═════ Given data

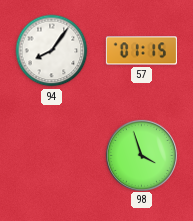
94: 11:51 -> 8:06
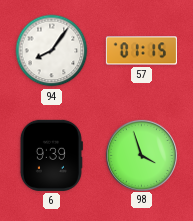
6: none -> 9:39
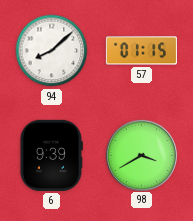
94: 8:06 -> 8:08
98: 3:57 -> 3:40
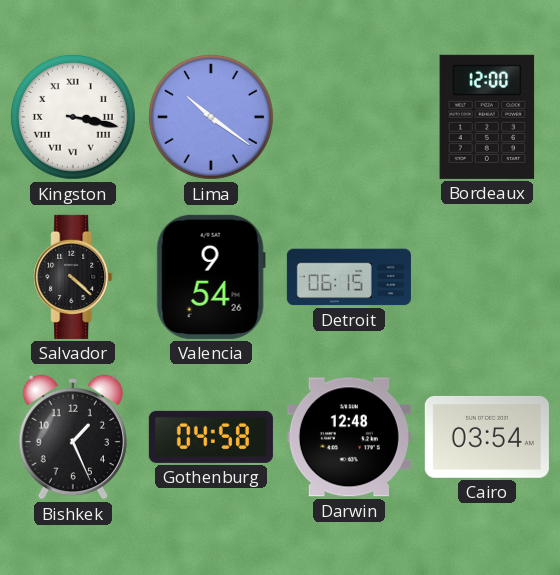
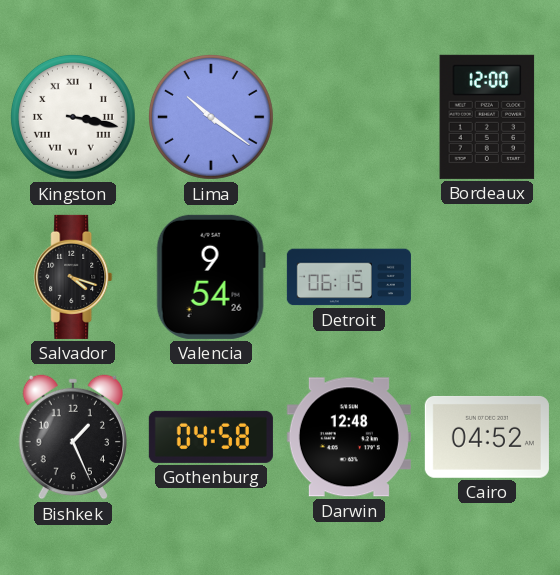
Salvador: 4:22 -> 4:18
Cairo: 03:54 -> 04:52
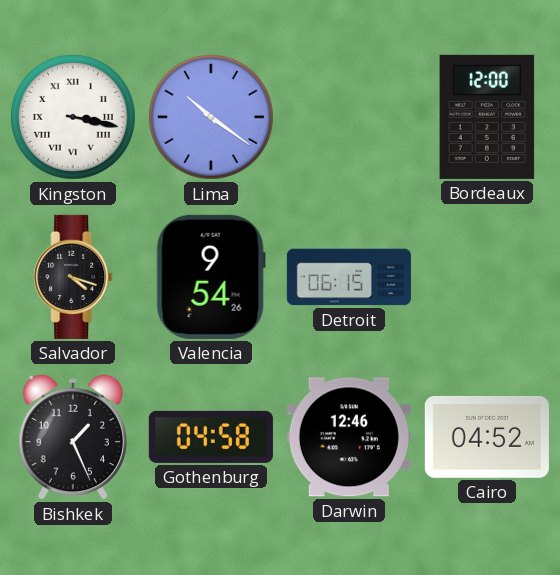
Darwin: 12:48 -> 12:46
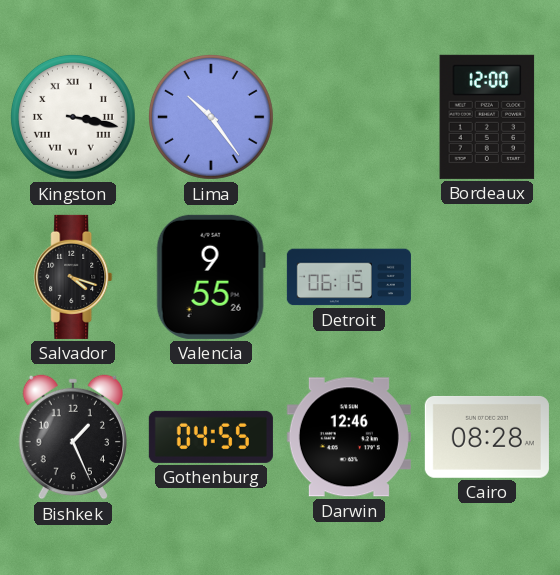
Lima: 10:21 -> 10:24
Valencia: 9:54 -> 9:55
Gothenburg: 04:58 -> 04:55
Cairo: 04:52 -> 08:28
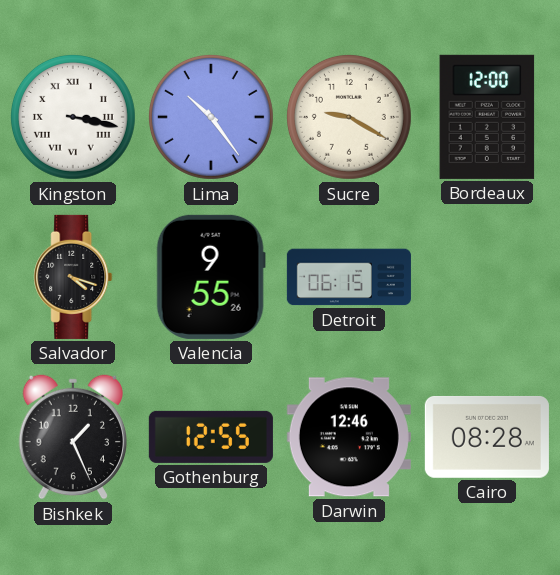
Sucre: none -> 9:20
Gothenburg: 04:55 -> 12:55
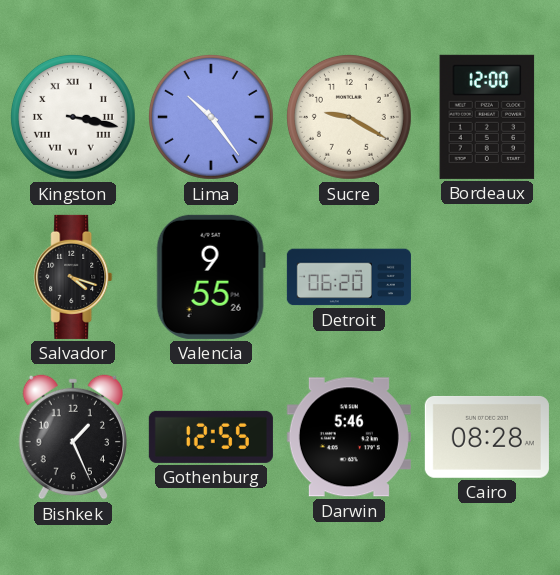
Detroit: 06:15 -> 06:20
Darwin: 12:46 -> 5:46
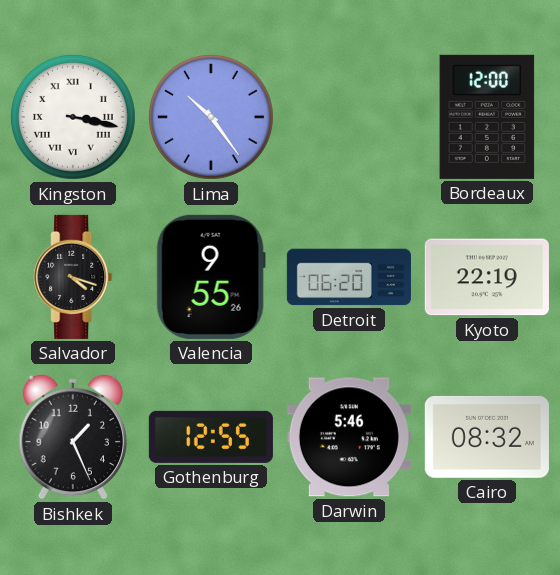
Sucre: 9:20 -> none
Kyoto: none -> 22:19
Cairo: 08:28 -> 08:32
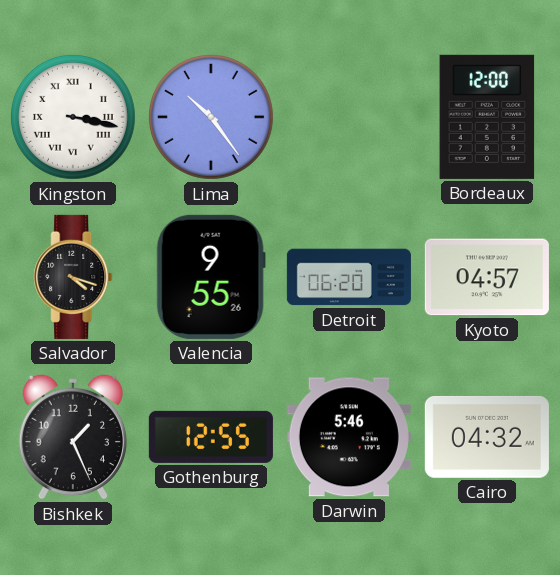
Kyoto: 22:19 -> 04:57
Cairo: 08:32 -> 04:32
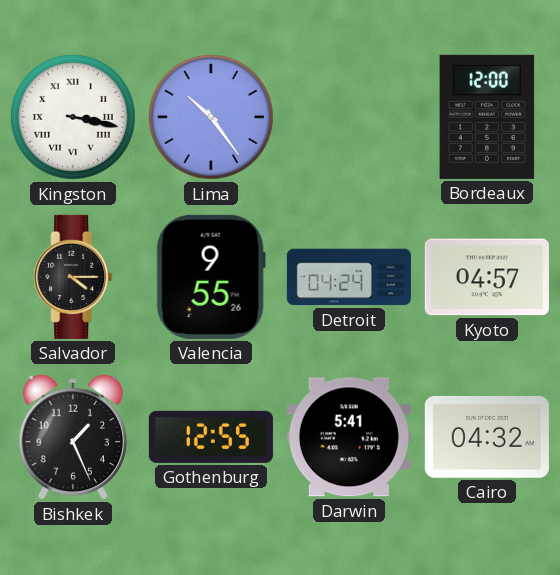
Salvador: 4:18 -> 4:15
Detroit: 06:20 -> 04:24
Darwin: 5:46 -> 5:41
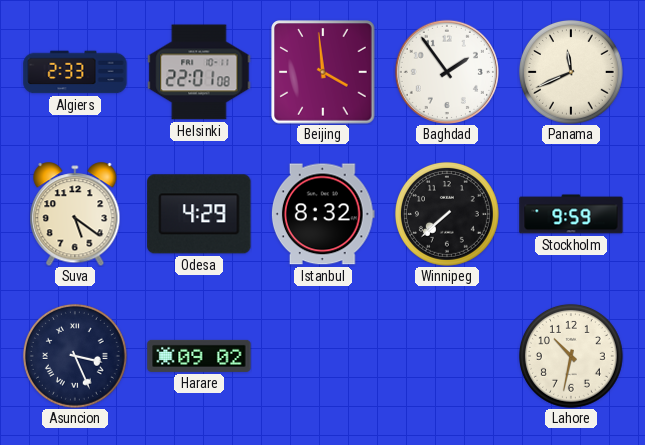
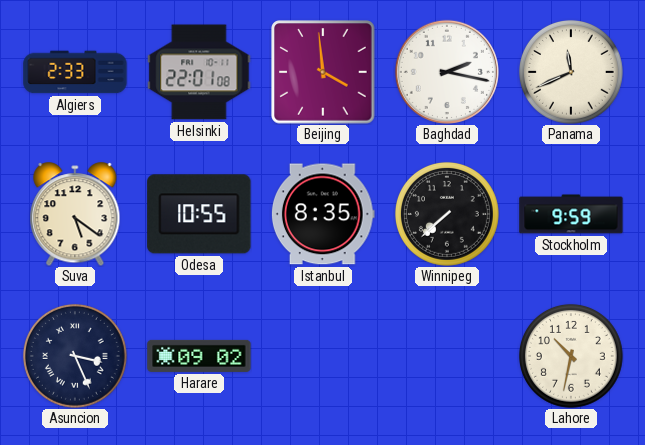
Baghdad: 1:54 -> 2:17
Odesa: 4:29 -> 10:55
Istanbul: 8:32 -> 8:35
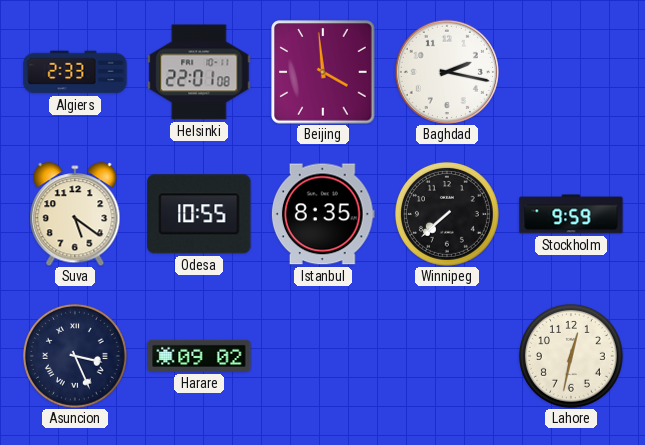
Panama: 11:41 -> none
Lahore: 10:32 -> 12:32
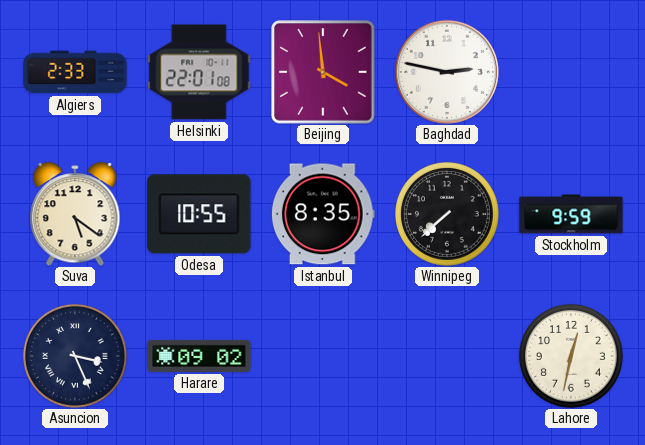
Baghdad: 2:17 -> 2:47
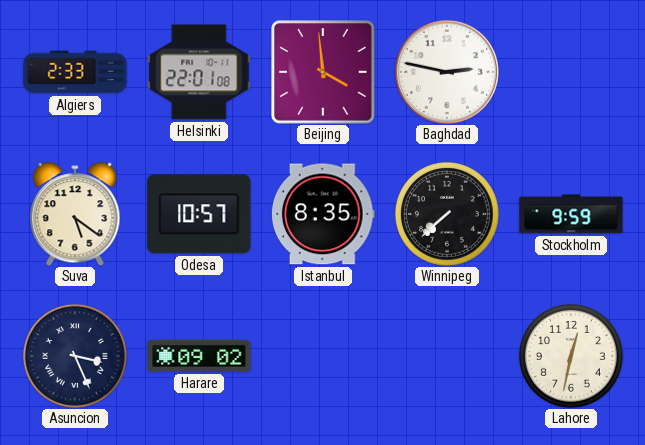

══════════

• **Instructions to follow**: Reproduce the data word for word, from the very beginning down to the line containing "Darwin: 12:46 -> 5:46", including that line. Leave out the pictures.

• **Solution below**:
94: 11:51 -> 8:06
6: none -> 9:39
94: 8:06 -> 8:08
98: 3:57 -> 3:40
Salvador: 4:22 -> 4:18
Cairo: 03:54 -> 04:52
Darwin: 12:48 -> 12:46
Lima: 10:21 -> 10:24
Valencia: 9:54 -> 9:55
Gothenburg: 04:58 -> 04:55
Cairo: 04:52 -> 08:28
Sucre: none -> 9:20
Gothenburg: 04:55 -> 12:55
Detroit: 06:15 -> 06:20
Darwin: 12:46 -> 5:46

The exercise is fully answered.